Exercise requirements:
All the lines below need to be output exactly, apart from any images.

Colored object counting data
[Start of section]

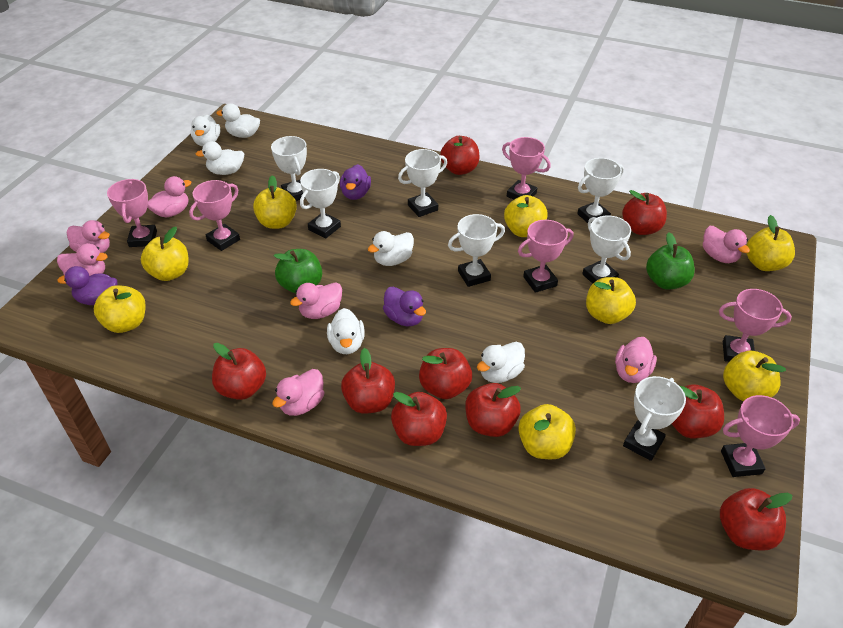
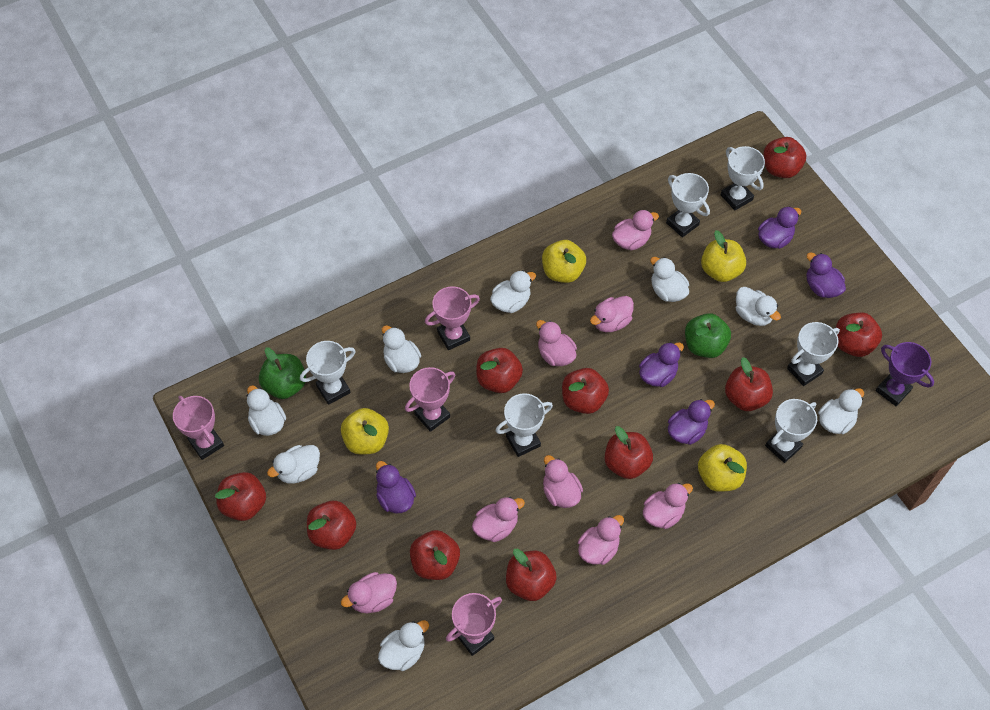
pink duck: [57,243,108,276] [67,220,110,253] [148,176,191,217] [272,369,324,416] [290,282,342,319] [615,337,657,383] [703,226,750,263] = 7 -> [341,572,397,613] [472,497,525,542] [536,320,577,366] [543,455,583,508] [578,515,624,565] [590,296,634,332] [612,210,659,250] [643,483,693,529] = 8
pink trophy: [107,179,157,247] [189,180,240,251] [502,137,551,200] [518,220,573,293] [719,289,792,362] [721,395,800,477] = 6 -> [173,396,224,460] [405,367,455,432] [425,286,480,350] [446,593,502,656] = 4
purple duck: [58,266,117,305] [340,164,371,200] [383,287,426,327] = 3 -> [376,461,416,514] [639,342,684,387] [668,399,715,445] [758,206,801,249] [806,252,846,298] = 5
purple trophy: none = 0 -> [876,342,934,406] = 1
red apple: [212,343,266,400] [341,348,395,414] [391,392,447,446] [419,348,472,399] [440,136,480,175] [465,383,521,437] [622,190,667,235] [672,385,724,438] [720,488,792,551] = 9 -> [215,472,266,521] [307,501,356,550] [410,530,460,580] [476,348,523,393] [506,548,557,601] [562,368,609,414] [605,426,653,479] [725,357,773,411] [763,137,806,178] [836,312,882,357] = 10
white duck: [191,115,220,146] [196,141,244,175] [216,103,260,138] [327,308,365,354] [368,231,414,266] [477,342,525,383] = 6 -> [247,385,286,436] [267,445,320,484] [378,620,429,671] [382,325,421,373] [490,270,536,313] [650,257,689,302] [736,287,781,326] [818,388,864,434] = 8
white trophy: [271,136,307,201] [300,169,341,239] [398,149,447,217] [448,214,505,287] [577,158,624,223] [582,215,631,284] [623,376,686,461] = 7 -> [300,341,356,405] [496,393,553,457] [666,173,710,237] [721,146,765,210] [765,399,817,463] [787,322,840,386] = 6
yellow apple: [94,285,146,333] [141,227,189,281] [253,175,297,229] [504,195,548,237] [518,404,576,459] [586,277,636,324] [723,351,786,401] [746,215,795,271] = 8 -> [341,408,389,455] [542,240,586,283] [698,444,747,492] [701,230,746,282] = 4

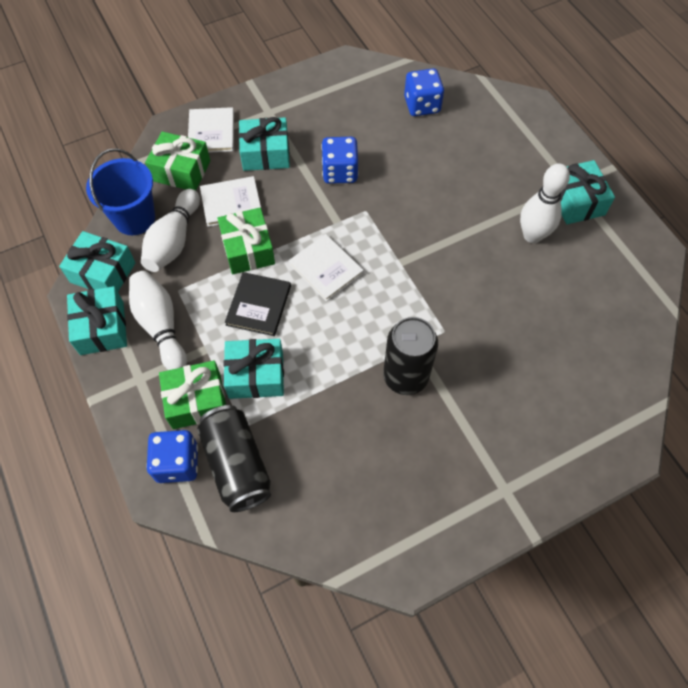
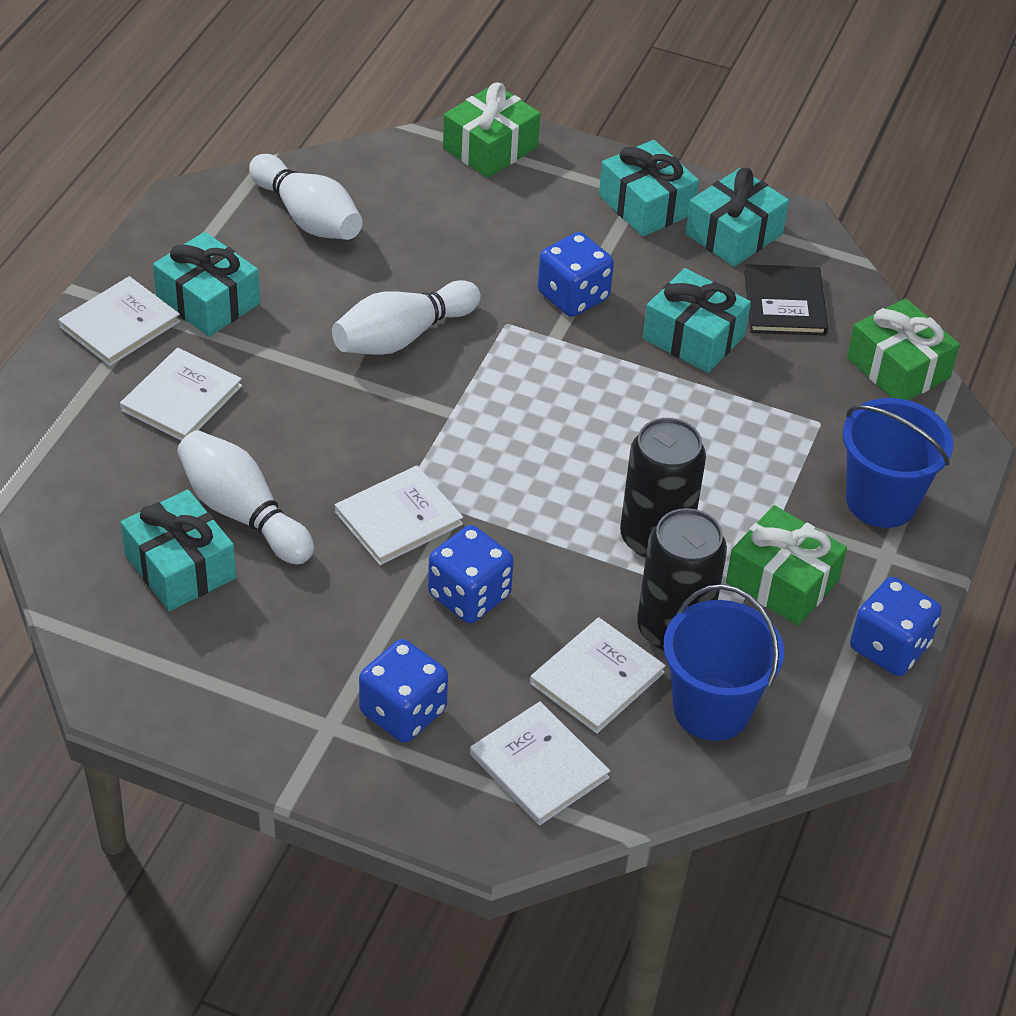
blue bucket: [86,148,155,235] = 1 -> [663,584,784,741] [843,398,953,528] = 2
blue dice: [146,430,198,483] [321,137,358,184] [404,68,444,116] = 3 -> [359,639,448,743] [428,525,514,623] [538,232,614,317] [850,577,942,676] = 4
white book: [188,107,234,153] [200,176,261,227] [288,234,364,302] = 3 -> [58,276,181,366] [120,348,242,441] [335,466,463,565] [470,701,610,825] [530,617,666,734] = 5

[End of section]

Result of this exercise:
pink duck: [57,243,108,276] [67,220,110,253] [148,176,191,217] [272,369,324,416] [290,282,342,319] [615,337,657,383] [703,226,750,263] = 7 -> [341,572,397,613] [472,497,525,542] [536,320,577,366] [543,455,583,508] [578,515,624,565] [590,296,634,332] [612,210,659,250] [643,483,693,529] = 8
pink trophy: [107,179,157,247] [189,180,240,251] [502,137,551,200] [518,220,573,293] [719,289,792,362] [721,395,800,477] = 6 -> [173,396,224,460] [405,367,455,432] [425,286,480,350] [446,593,502,656] = 4
purple duck: [58,266,117,305] [340,164,371,200] [383,287,426,327] = 3 -> [376,461,416,514] [639,342,684,387] [668,399,715,445] [758,206,801,249] [806,252,846,298] = 5
purple trophy: none = 0 -> [876,342,934,406] = 1
red apple: [212,343,266,400] [341,348,395,414] [391,392,447,446] [419,348,472,399] [440,136,480,175] [465,383,521,437] [622,190,667,235] [672,385,724,438] [720,488,792,551] = 9 -> [215,472,266,521] [307,501,356,550] [410,530,460,580] [476,348,523,393] [506,548,557,601] [562,368,609,414] [605,426,653,479] [725,357,773,411] [763,137,806,178] [836,312,882,357] = 10
white duck: [191,115,220,146] [196,141,244,175] [216,103,260,138] [327,308,365,354] [368,231,414,266] [477,342,525,383] = 6 -> [247,385,286,436] [267,445,320,484] [378,620,429,671] [382,325,421,373] [490,270,536,313] [650,257,689,302] [736,287,781,326] [818,388,864,434] = 8
white trophy: [271,136,307,201] [300,169,341,239] [398,149,447,217] [448,214,505,287] [577,158,624,223] [582,215,631,284] [623,376,686,461] = 7 -> [300,341,356,405] [496,393,553,457] [666,173,710,237] [721,146,765,210] [765,399,817,463] [787,322,840,386] = 6
yellow apple: [94,285,146,333] [141,227,189,281] [253,175,297,229] [504,195,548,237] [518,404,576,459] [586,277,636,324] [723,351,786,401] [746,215,795,271] = 8 -> [341,408,389,455] [542,240,586,283] [698,444,747,492] [701,230,746,282] = 4

blue bucket: [86,148,155,235] = 1 -> [663,584,784,741] [843,398,953,528] = 2
blue dice: [146,430,198,483] [321,137,358,184] [404,68,444,116] = 3 -> [359,639,448,743] [428,525,514,623] [538,232,614,317] [850,577,942,676] = 4
white book: [188,107,234,153] [200,176,261,227] [288,234,364,302] = 3 -> [58,276,181,366] [120,348,242,441] [335,466,463,565] [470,701,610,825] [530,617,666,734] = 5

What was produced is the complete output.